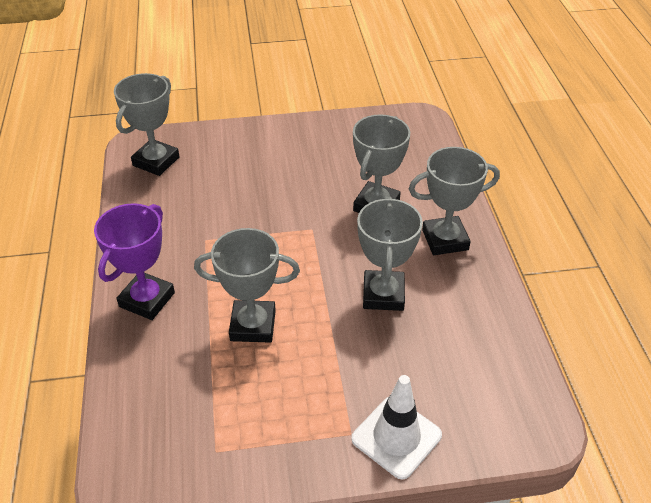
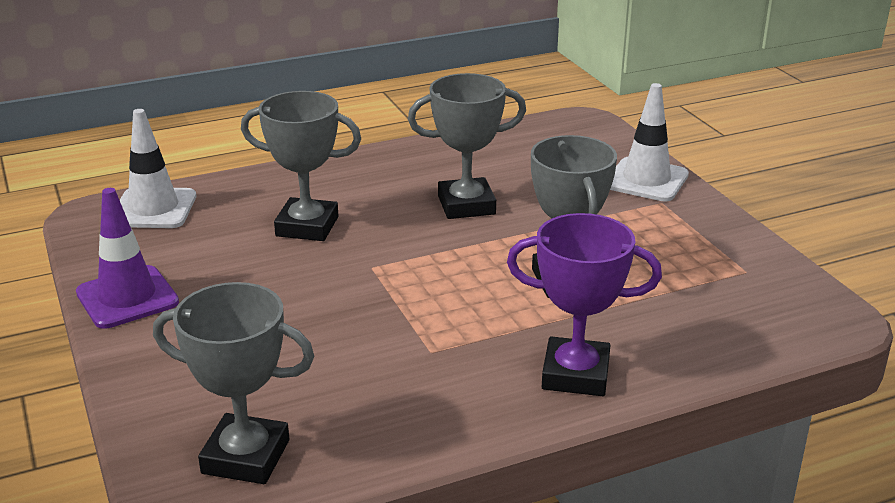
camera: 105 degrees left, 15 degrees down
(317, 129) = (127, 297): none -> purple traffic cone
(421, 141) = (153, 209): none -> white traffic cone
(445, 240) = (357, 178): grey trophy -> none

WORK TASK: Your task is to repeat the listing exactly while omitting its pictures.

SOLUTION TO THIS PROBLEM:
camera: 105 degrees left, 15 degrees down
(317, 129) = (127, 297): none -> purple traffic cone
(421, 141) = (153, 209): none -> white traffic cone
(445, 240) = (357, 178): grey trophy -> none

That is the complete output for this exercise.